#### THE TASK
For every line in the records below that contains the word "dumbbell", add one to a count, and report only that count.

#### DATA FOR ANALYSIS

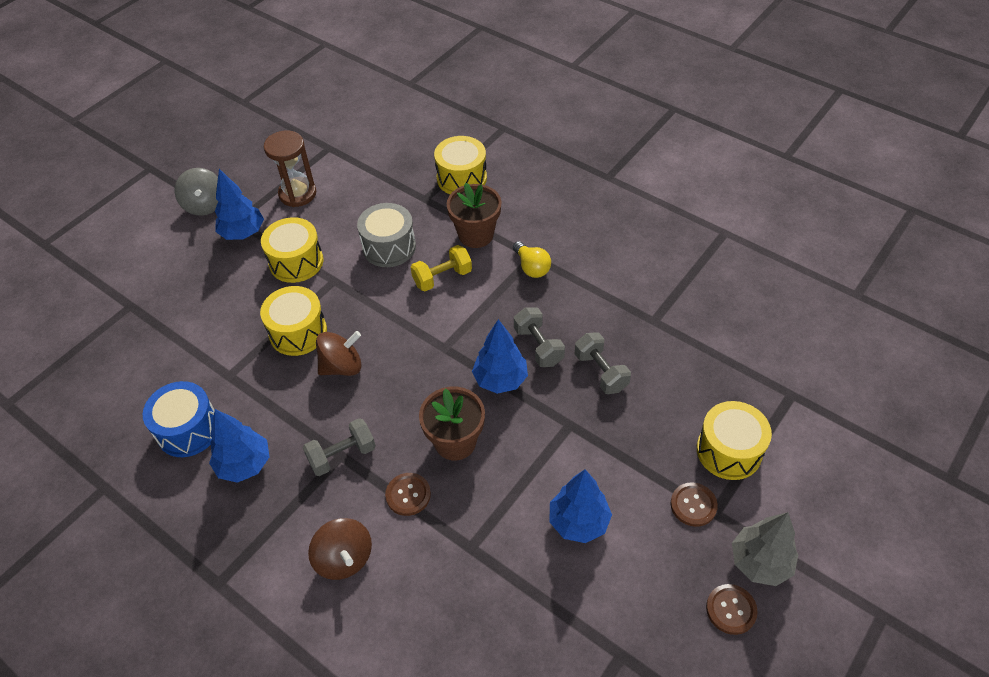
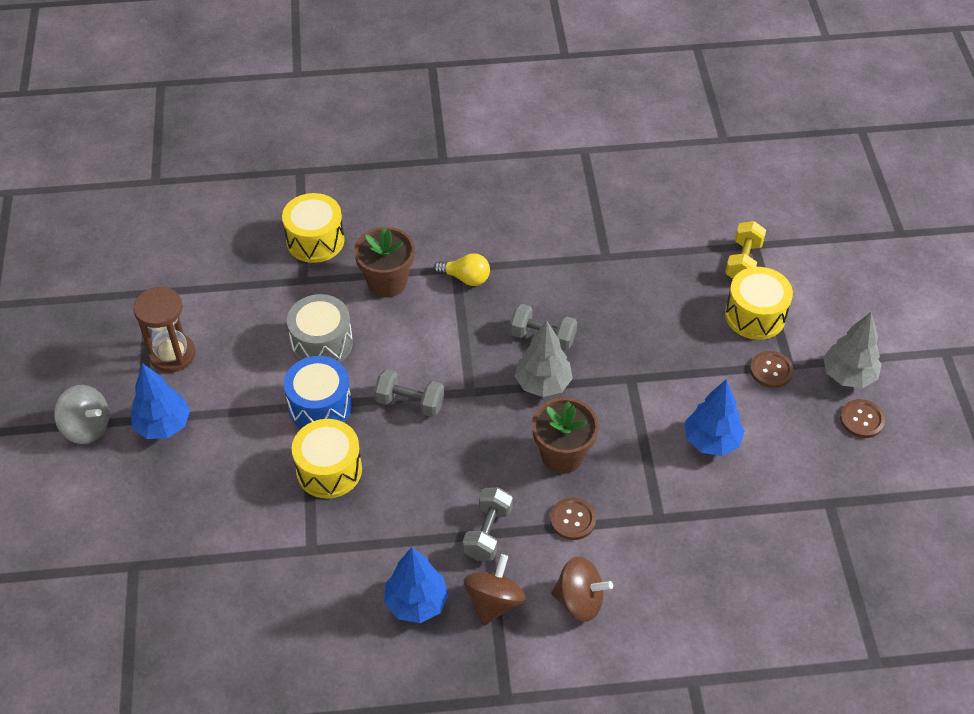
camera: 45 degrees left, 0 degrees up
blue drum [143,381,215,457] -> blue drum moved to [284,356,352,428]
yellow drum [261,217,323,283] -> none
brown spinning top [316,331,362,376] -> brown spinning top moved to [464,554,526,626]
yellow dumbbell [411,245,472,291] -> yellow dumbbell moved to [725,221,766,279]
blue tree [472,319,528,394] -> grey tree [515,320,573,397]
grey dumbbell [575,332,631,394] -> grey dumbbell moved to [374,369,444,417]

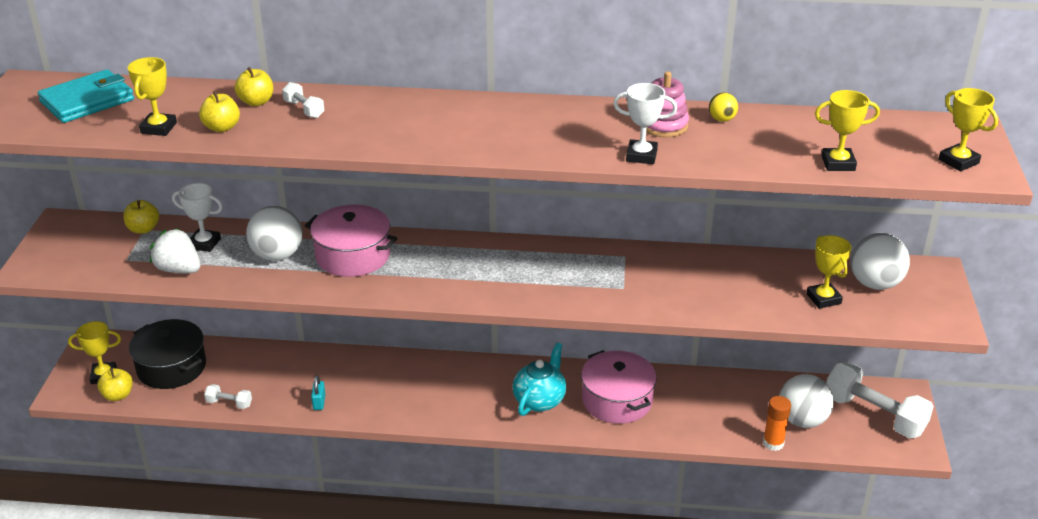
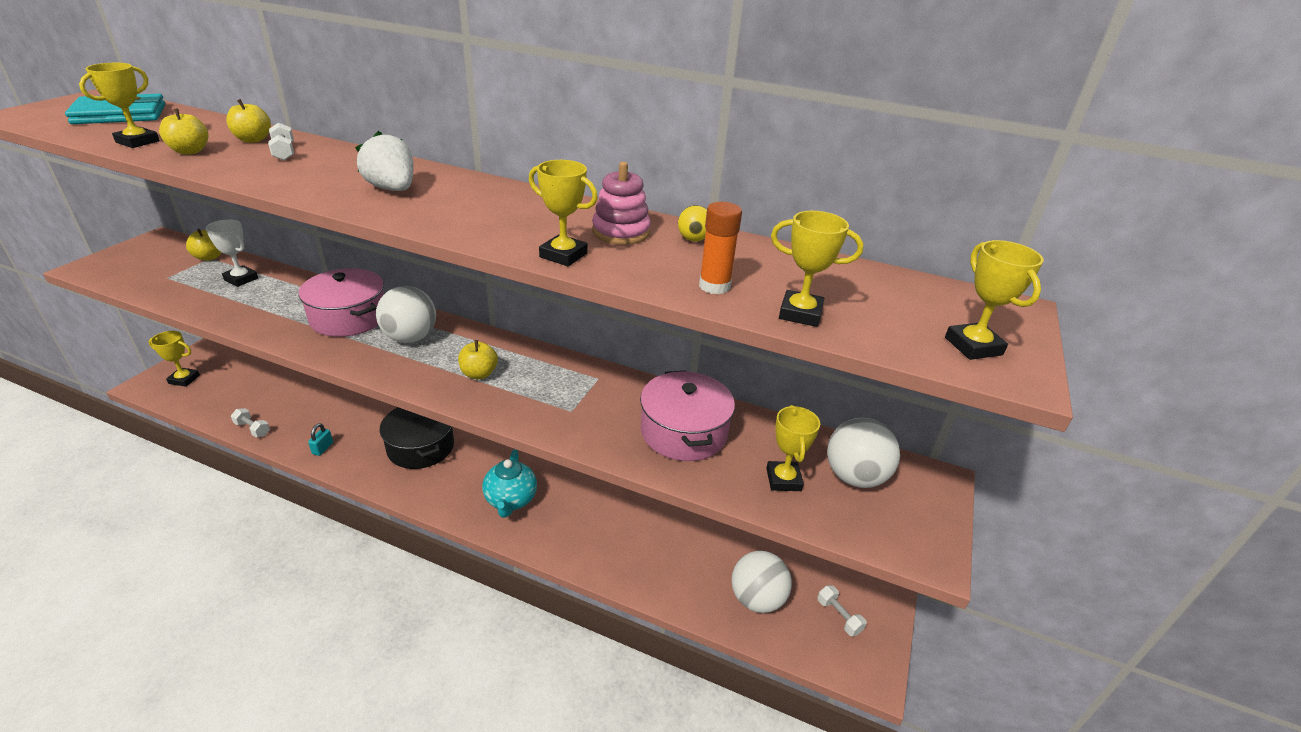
camera: 15 degrees right, 0 degrees up
yellow apple [97,368,133,401] -> yellow apple moved to [458,340,498,379]
black pot [129,319,206,389] -> black pot moved to [380,407,454,469]
white strawberry [150,228,201,273] -> white strawberry moved to [355,131,414,191]
white ball [246,205,303,261] -> white ball moved to [376,286,436,343]
turquoise teapot [512,342,566,416] -> turquoise teapot turned 135 degrees clockwise [482,449,537,518]
pink pot [581,350,657,424] -> pink pot moved to [640,370,735,461]
white trophy [613,83,677,164] -> yellow trophy [529,160,598,266]
orange glue stick [763,396,791,451] -> orange glue stick moved to [699,202,742,294]
white dumbbell [826,362,934,438] -> white dumbbell [817,585,867,636], size x0.45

#### REPLY TO THE EXERCISE
3